• [Entries supplied]:
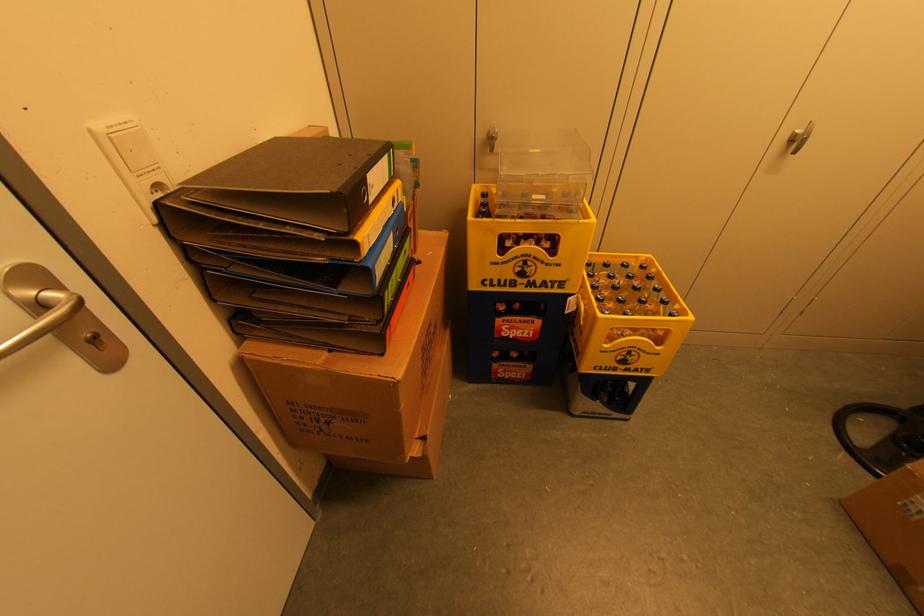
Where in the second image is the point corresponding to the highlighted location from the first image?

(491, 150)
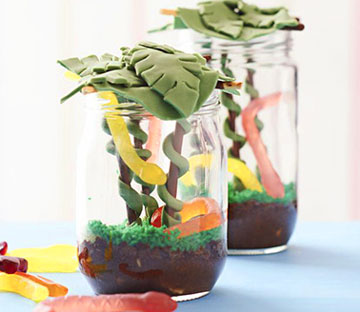
Find the location of a particular element. This screenshot has width=360, height=312. glass jars is located at coordinates (197, 276), (258, 223).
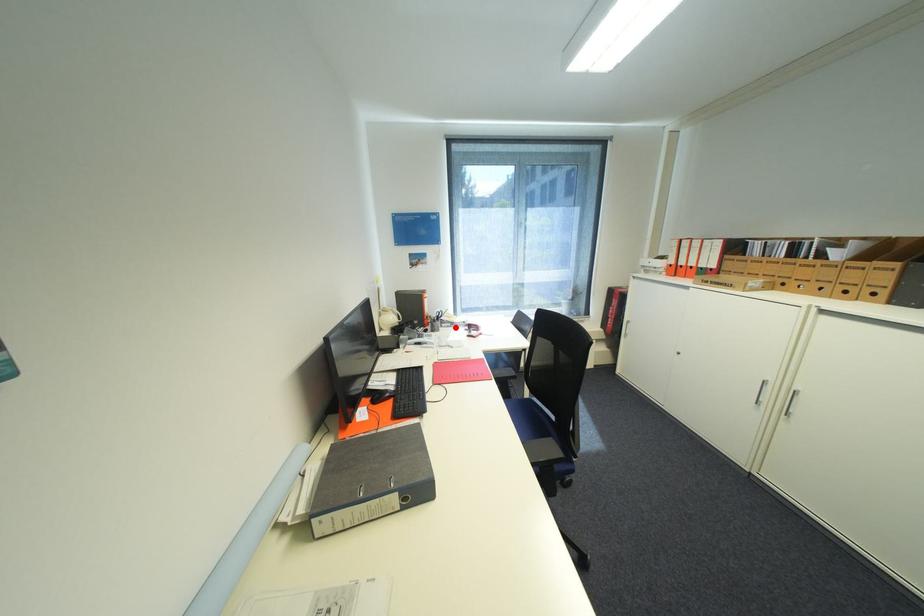
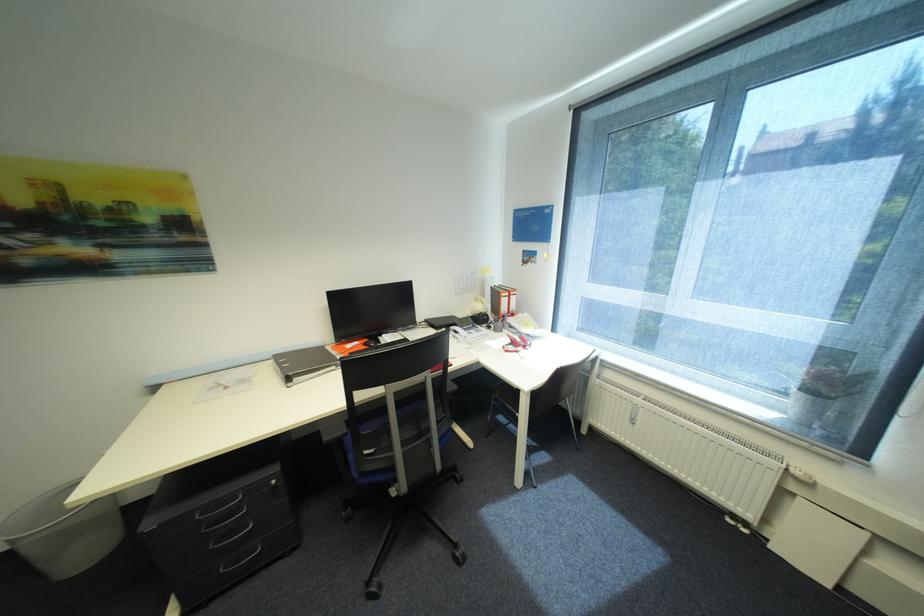
Locate, in the second image, the point that corresponds to the highlighted location in the first image.

(521, 333)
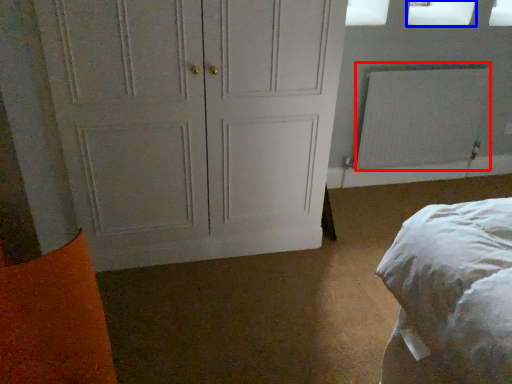
Question: Which point is closer to the camera, radiator (highlighted by a red box) or window screen (highlighted by a blue box)?

Choices:
 (A) radiator
 (B) window screen

Answer: (B)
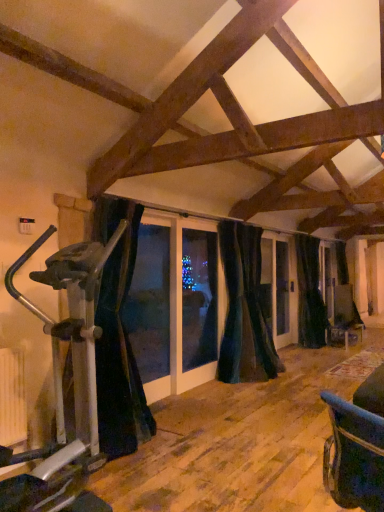
The width and height of the screenshot is (384, 512). In order to click on dark velvet curtain at center, which is the second curtain from right to left in this screenshot , I will do `click(244, 309)`.

What do you see at coordinates (61, 384) in the screenshot? Image resolution: width=384 pixels, height=512 pixels. I see `silver metallic stationary bicycle at left` at bounding box center [61, 384].

At what (x,y) coordinates should I click in order to perform the action: click on black velvet curtain at right, the first curtain from the right. Please return your answer as a coordinate pair (x, y). This screenshot has width=384, height=512. Looking at the image, I should click on (310, 294).

Does point (44, 473) come behind point (250, 312)?

No, (44, 473) is in front of (250, 312).

Is silver metallic stationary bicycle at left taller than dark velvet curtain at center, the second curtain viewed from the left?

In fact, silver metallic stationary bicycle at left may be shorter than dark velvet curtain at center, the second curtain viewed from the left.

From a real-world perspective, which object stands above the other?

dark velvet curtain at center, the second curtain viewed from the left, is physically above.

From the image's perspective, is silver metallic stationary bicycle at left above dark velvet curtain at center, which is the second curtain from right to left?

No, from the image's perspective, silver metallic stationary bicycle at left is not above dark velvet curtain at center, which is the second curtain from right to left.

I want to click on the 1st curtain in front of the black velvet curtain at right, the first curtain from the right, counting from the anchor's position, so click(x=244, y=309).

Can you confirm if dark velvet curtain at center, the second curtain in the back-to-front sequence, is taller than black velvet curtain at right, the 3th curtain positioned from the left?

In fact, dark velvet curtain at center, the second curtain in the back-to-front sequence, may be shorter than black velvet curtain at right, the 3th curtain positioned from the left.

Which object is wider, dark velvet curtain at center, the second curtain in the back-to-front sequence, or black velvet curtain at right, the first curtain from the right?

With larger width is dark velvet curtain at center, the second curtain in the back-to-front sequence.

Is dark velvet curtain at center, which is the second curtain from right to left, in front of or behind black velvet curtain at right, the 3th curtain positioned from the left, in the image?

Clearly, dark velvet curtain at center, which is the second curtain from right to left, is in front of black velvet curtain at right, the 3th curtain positioned from the left.

Is dark velvet curtain at center, the second curtain viewed from the front, at the left side of black fabric curtain at left, positioned as the third curtain in right-to-left order?

Incorrect, dark velvet curtain at center, the second curtain viewed from the front, is not on the left side of black fabric curtain at left, positioned as the third curtain in right-to-left order.

In terms of height, does dark velvet curtain at center, the second curtain in the back-to-front sequence, look taller or shorter compared to black fabric curtain at left, positioned as the third curtain in right-to-left order?

In the image, dark velvet curtain at center, the second curtain in the back-to-front sequence, appears to be shorter than black fabric curtain at left, positioned as the third curtain in right-to-left order.

In terms of width, does dark velvet curtain at center, the second curtain viewed from the left, look wider or thinner when compared to black fabric curtain at left, placed as the 1th curtain when sorted from left to right?

Considering their sizes, dark velvet curtain at center, the second curtain viewed from the left, looks slimmer than black fabric curtain at left, placed as the 1th curtain when sorted from left to right.

Can you tell me how much dark velvet curtain at center, the second curtain in the back-to-front sequence, and black fabric curtain at left, positioned as the third curtain in right-to-left order, differ in facing direction?

1.27e-05 degrees separate the facing orientations of dark velvet curtain at center, the second curtain in the back-to-front sequence, and black fabric curtain at left, positioned as the third curtain in right-to-left order.

Looking at the image, does black velvet curtain at right, the 3th curtain positioned from the left, seem bigger or smaller compared to silver metallic stationary bicycle at left?

black velvet curtain at right, the 3th curtain positioned from the left, is smaller than silver metallic stationary bicycle at left.

Is black velvet curtain at right, the first curtain positioned from the back, facing away from silver metallic stationary bicycle at left?

No, black velvet curtain at right, the first curtain positioned from the back,'s orientation is not away from silver metallic stationary bicycle at left.

Is black velvet curtain at right, the 3th curtain positioned from the left, shorter than silver metallic stationary bicycle at left?

In fact, black velvet curtain at right, the 3th curtain positioned from the left, may be taller than silver metallic stationary bicycle at left.

Is black velvet curtain at right, the third curtain when ordered from front to back, far away from silver metallic stationary bicycle at left?

Yes, black velvet curtain at right, the third curtain when ordered from front to back, is far from silver metallic stationary bicycle at left.

How much distance is there between black fabric curtain at left, which appears as the first curtain when viewed from the front, and silver metallic stationary bicycle at left?

The distance of black fabric curtain at left, which appears as the first curtain when viewed from the front, from silver metallic stationary bicycle at left is 23.32 inches.

Is black fabric curtain at left, the 3th curtain in the back-to-front sequence, positioned before silver metallic stationary bicycle at left?

No, it is not.

From a real-world perspective, is black fabric curtain at left, which appears as the first curtain when viewed from the front, over silver metallic stationary bicycle at left?

Yes.

Can you confirm if black fabric curtain at left, positioned as the third curtain in right-to-left order, is wider than silver metallic stationary bicycle at left?

No, black fabric curtain at left, positioned as the third curtain in right-to-left order, is not wider than silver metallic stationary bicycle at left.

Between silver metallic stationary bicycle at left and black fabric curtain at left, positioned as the third curtain in right-to-left order, which one appears on the right side from the viewer's perspective?

From the viewer's perspective, black fabric curtain at left, positioned as the third curtain in right-to-left order, appears more on the right side.

Is point (124, 228) closer or farther from the camera than point (122, 410)?

Point (124, 228) appears to be closer to the viewer than point (122, 410).

From a real-world perspective, relative to black fabric curtain at left, which appears as the first curtain when viewed from the front, is silver metallic stationary bicycle at left vertically above or below?

Clearly, from a real-world perspective, silver metallic stationary bicycle at left is below black fabric curtain at left, which appears as the first curtain when viewed from the front.

From the image's perspective, is silver metallic stationary bicycle at left located above or below black fabric curtain at left, which appears as the first curtain when viewed from the front?

silver metallic stationary bicycle at left is situated lower than black fabric curtain at left, which appears as the first curtain when viewed from the front, in the image.

Consider the image. Does silver metallic stationary bicycle at left have a lesser height compared to black velvet curtain at right, the first curtain positioned from the back?

Correct, silver metallic stationary bicycle at left is not as tall as black velvet curtain at right, the first curtain positioned from the back.

From the image's perspective, which object appears higher, silver metallic stationary bicycle at left or black velvet curtain at right, the third curtain when ordered from front to back?

black velvet curtain at right, the third curtain when ordered from front to back, from the image's perspective.

Could you measure the distance between silver metallic stationary bicycle at left and black velvet curtain at right, the first curtain positioned from the back?

The distance of silver metallic stationary bicycle at left from black velvet curtain at right, the first curtain positioned from the back, is 4.35 meters.

From a real-world perspective, is silver metallic stationary bicycle at left below black velvet curtain at right, the 3th curtain positioned from the left?

Indeed, from a real-world perspective, silver metallic stationary bicycle at left is positioned beneath black velvet curtain at right, the 3th curtain positioned from the left.

Identify the location of stationary bicycle that appears in front of the dark velvet curtain at center, the second curtain in the back-to-front sequence. The width and height of the screenshot is (384, 512). (61, 384).

At what (x,y) coordinates should I click in order to perform the action: click on curtain lying on the right of dark velvet curtain at center, the second curtain in the back-to-front sequence. Please return your answer as a coordinate pair (x, y). Image resolution: width=384 pixels, height=512 pixels. Looking at the image, I should click on (310, 294).

Considering their positions, is black fabric curtain at left, positioned as the third curtain in right-to-left order, positioned further to dark velvet curtain at center, the second curtain viewed from the left, than black velvet curtain at right, the first curtain from the right?

black fabric curtain at left, positioned as the third curtain in right-to-left order.

When comparing their distances from black velvet curtain at right, the 3th curtain positioned from the left, does dark velvet curtain at center, the second curtain viewed from the front, or black fabric curtain at left, positioned as the third curtain in right-to-left order, seem closer?

dark velvet curtain at center, the second curtain viewed from the front, is positioned closer to the anchor black velvet curtain at right, the 3th curtain positioned from the left.

Consider the image. Estimate the real-world distances between objects in this image. Which object is further from silver metallic stationary bicycle at left, black fabric curtain at left, the 3th curtain in the back-to-front sequence, or black velvet curtain at right, the 3th curtain positioned from the left?

black velvet curtain at right, the 3th curtain positioned from the left, lies further to silver metallic stationary bicycle at left than the other object.

Looking at the image, which one is located further to dark velvet curtain at center, the second curtain viewed from the front, silver metallic stationary bicycle at left or black fabric curtain at left, placed as the 1th curtain when sorted from left to right?

Among the two, silver metallic stationary bicycle at left is located further to dark velvet curtain at center, the second curtain viewed from the front.

When comparing their distances from black velvet curtain at right, the third curtain when ordered from front to back, does black fabric curtain at left, which appears as the first curtain when viewed from the front, or dark velvet curtain at center, which is the second curtain from right to left, seem further?

Based on the image, black fabric curtain at left, which appears as the first curtain when viewed from the front, appears to be further to black velvet curtain at right, the third curtain when ordered from front to back.

From the image, which object appears to be farther from black velvet curtain at right, the first curtain positioned from the back, black fabric curtain at left, placed as the 1th curtain when sorted from left to right, or silver metallic stationary bicycle at left?

silver metallic stationary bicycle at left lies further to black velvet curtain at right, the first curtain positioned from the back, than the other object.

Based on their spatial positions, is silver metallic stationary bicycle at left or black velvet curtain at right, the third curtain when ordered from front to back, closer to dark velvet curtain at center, the second curtain viewed from the front?

black velvet curtain at right, the third curtain when ordered from front to back, lies closer to dark velvet curtain at center, the second curtain viewed from the front, than the other object.

Looking at the image, which one is located further to silver metallic stationary bicycle at left, dark velvet curtain at center, the second curtain viewed from the left, or black velvet curtain at right, the first curtain from the right?

The object further to silver metallic stationary bicycle at left is black velvet curtain at right, the first curtain from the right.

The height and width of the screenshot is (512, 384). Identify the location of curtain between silver metallic stationary bicycle at left and dark velvet curtain at center, the second curtain in the back-to-front sequence, in the front-back direction. (118, 335).

Identify the location of curtain between black fabric curtain at left, positioned as the third curtain in right-to-left order, and black velvet curtain at right, the 3th curtain positioned from the left, in the front-back direction. The image size is (384, 512). (244, 309).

• [Aim of the exercise]: Present the material from its start through the line containing "What do you" as a Markdown table with the columns Row and Text, numbering each line and omitting blank lines. Leave the pictures out of the table.

• [Answer for this exercise]:
| Row | Text |
|---|---|
| 1 | Where in the second image is the point corresponding to the highlighted location from the first image? |
| 2 | (491, 150) |
| 3 | Find the location of a particular element. This screenshot has width=360, height=312. glass jars is located at coordinates (197, 276), (258, 223). |
| 4 | Locate, in the second image, the point that corresponds to the highlighted location in the first image. |
| 5 | (521, 333) |
| 6 | Question: Which point is closer to the camera, radiator (highlighted by a red box) or window screen (highlighted by a blue box)? |
| 7 | Choices: |
| 8 |  (A) radiator |
| 9 |  (B) window screen |
| 10 | Answer: (B) |
| 11 | The width and height of the screenshot is (384, 512). In order to click on dark velvet curtain at center, which is the second curtain from right to left in this screenshot , I will do `click(244, 309)`. |
| 12 | What do you see at coordinates (61, 384) in the screenshot? Image resolution: width=384 pixels, height=512 pixels. I see `silver metallic stationary bicycle at left` at bounding box center [61, 384]. |